Dataset extract:
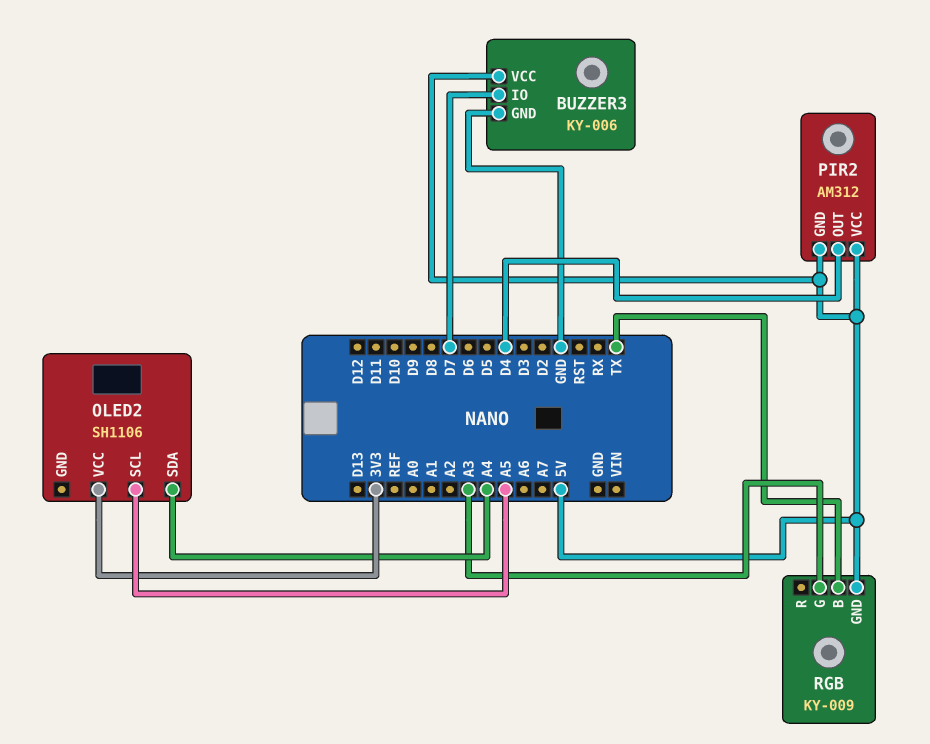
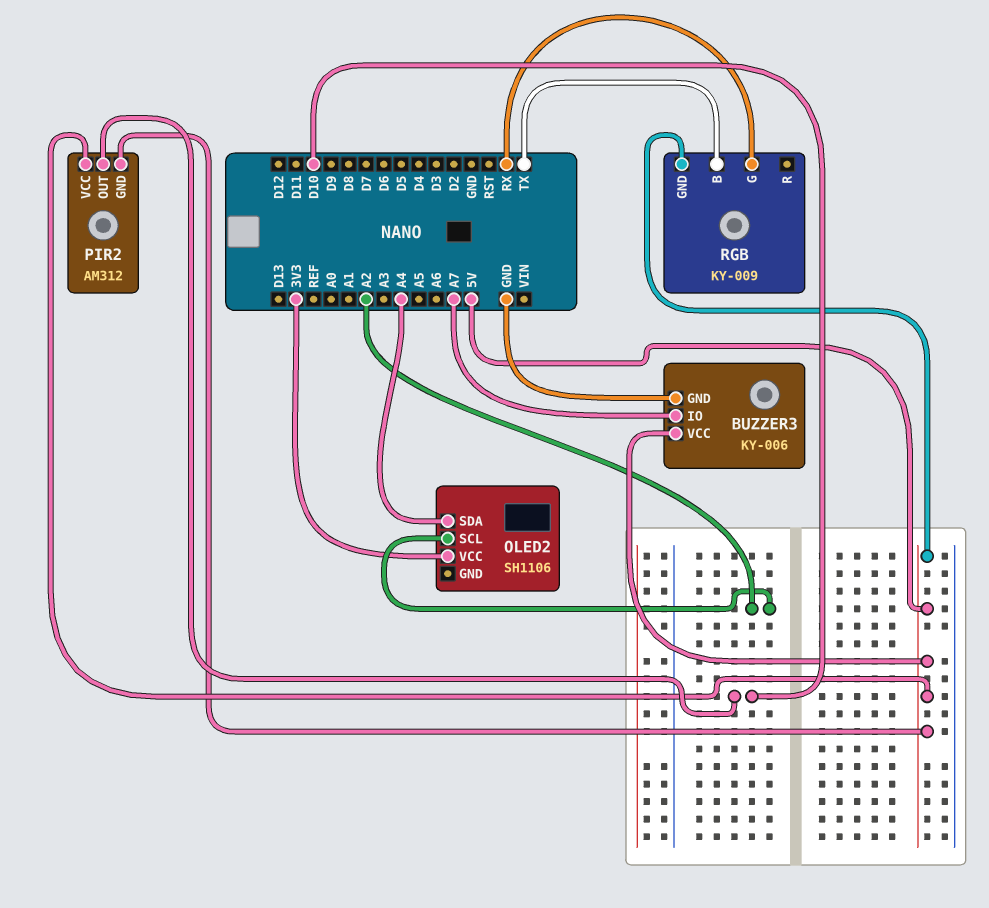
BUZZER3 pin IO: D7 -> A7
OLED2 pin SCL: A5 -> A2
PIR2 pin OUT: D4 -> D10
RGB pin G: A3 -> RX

==

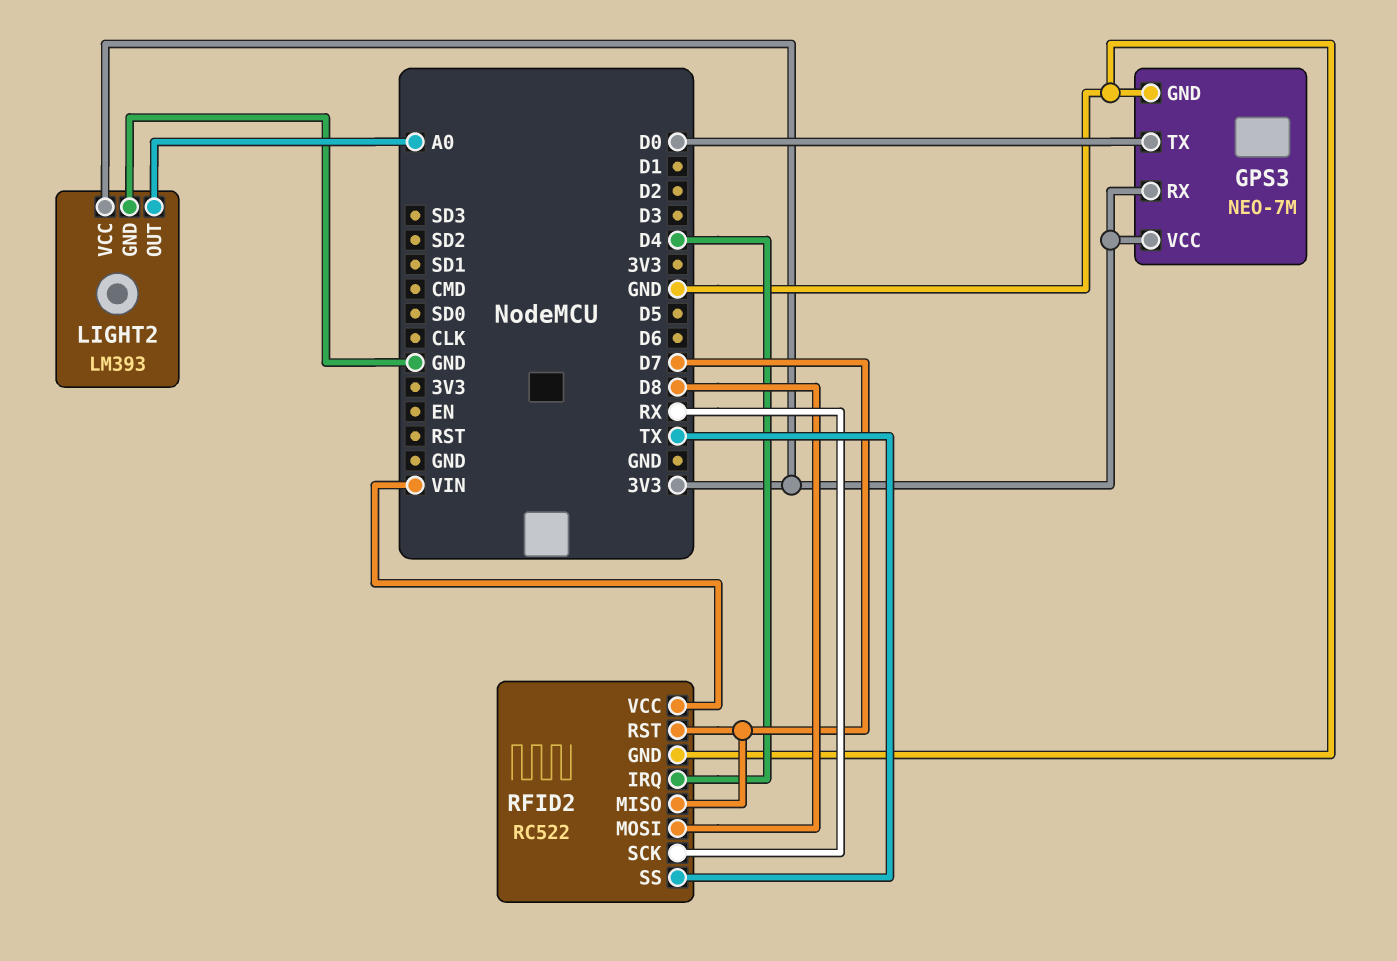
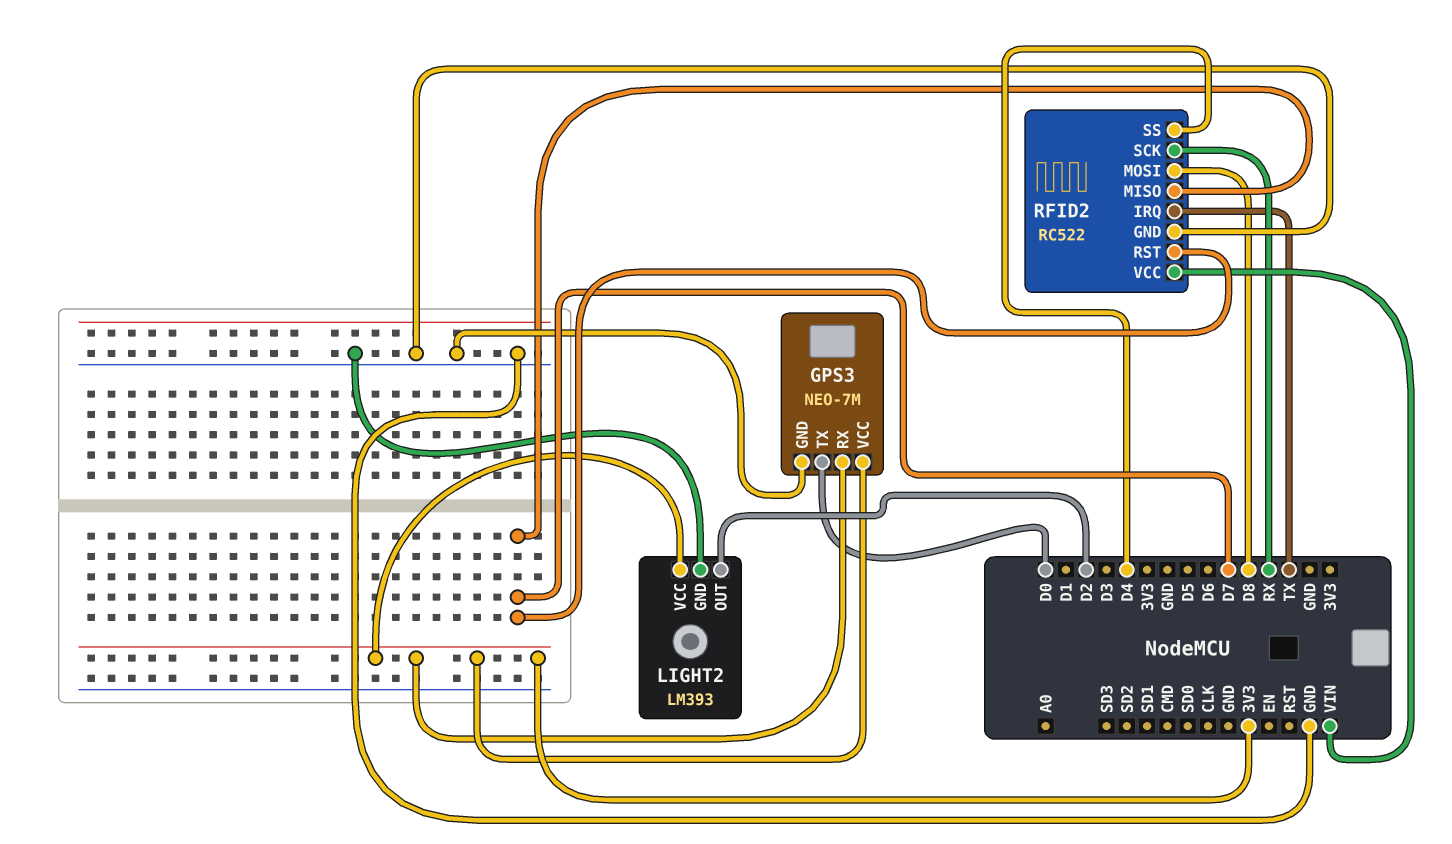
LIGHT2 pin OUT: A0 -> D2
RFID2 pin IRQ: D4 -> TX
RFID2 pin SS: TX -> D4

==

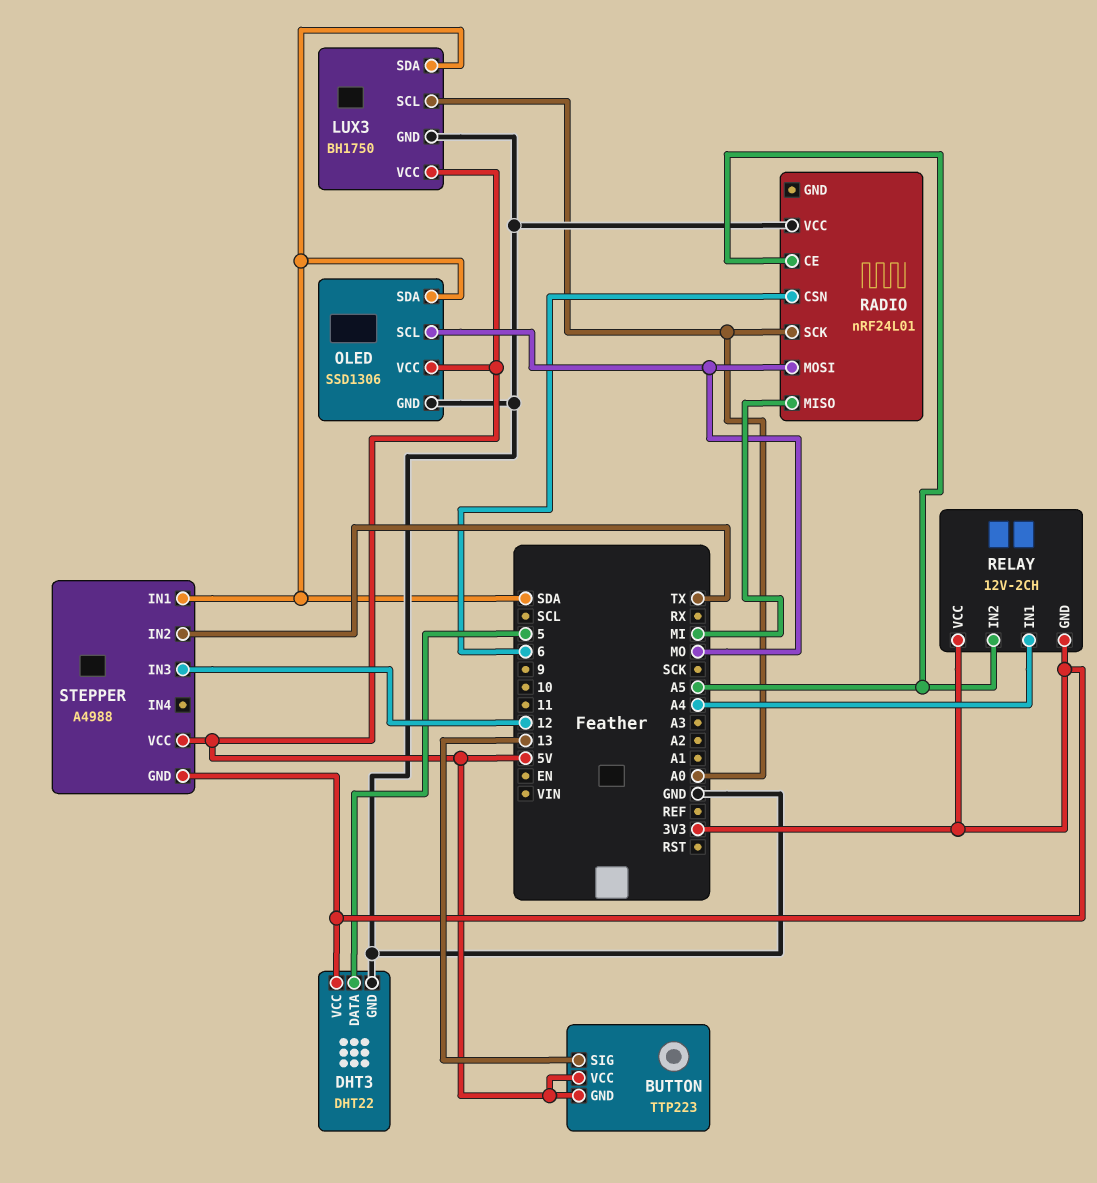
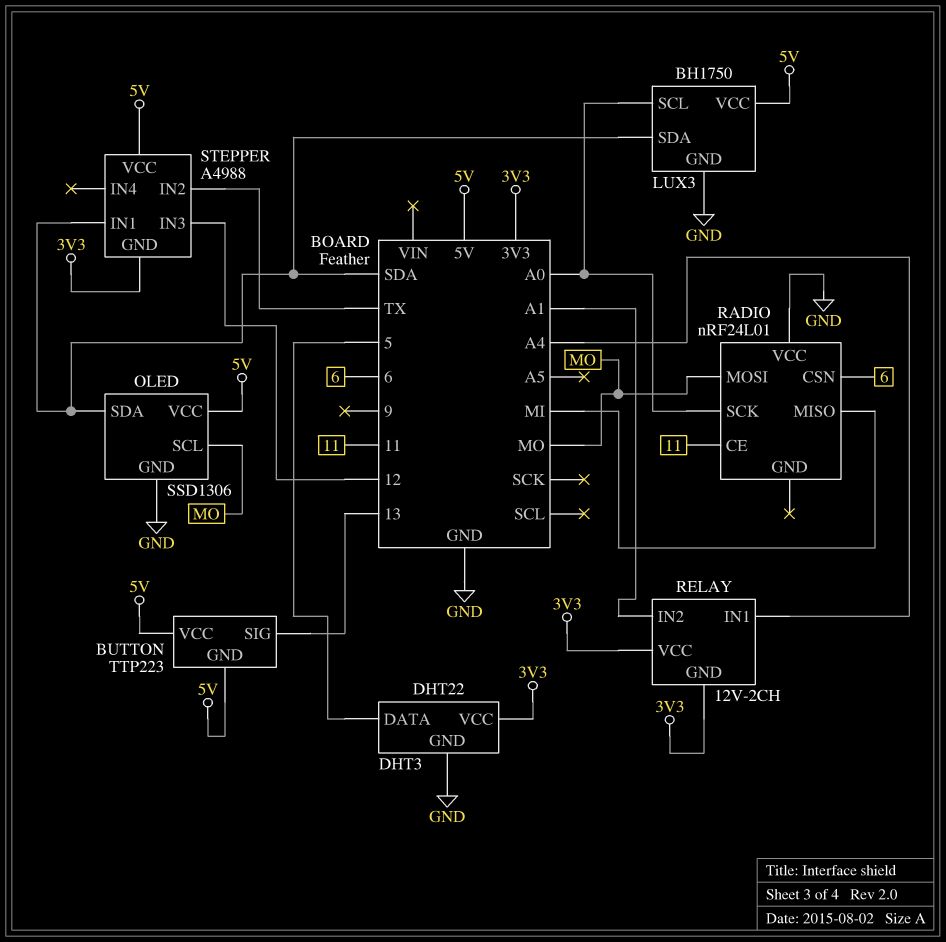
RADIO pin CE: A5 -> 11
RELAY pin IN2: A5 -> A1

What the task asks: Reproduce verbatim the lines above, from the line with "BUZZER3 pin IO: D7 -> A7" through the line with "RGB pin G: A3 -> RX".

Expected output:
BUZZER3 pin IO: D7 -> A7
OLED2 pin SCL: A5 -> A2
PIR2 pin OUT: D4 -> D10
RGB pin G: A3 -> RX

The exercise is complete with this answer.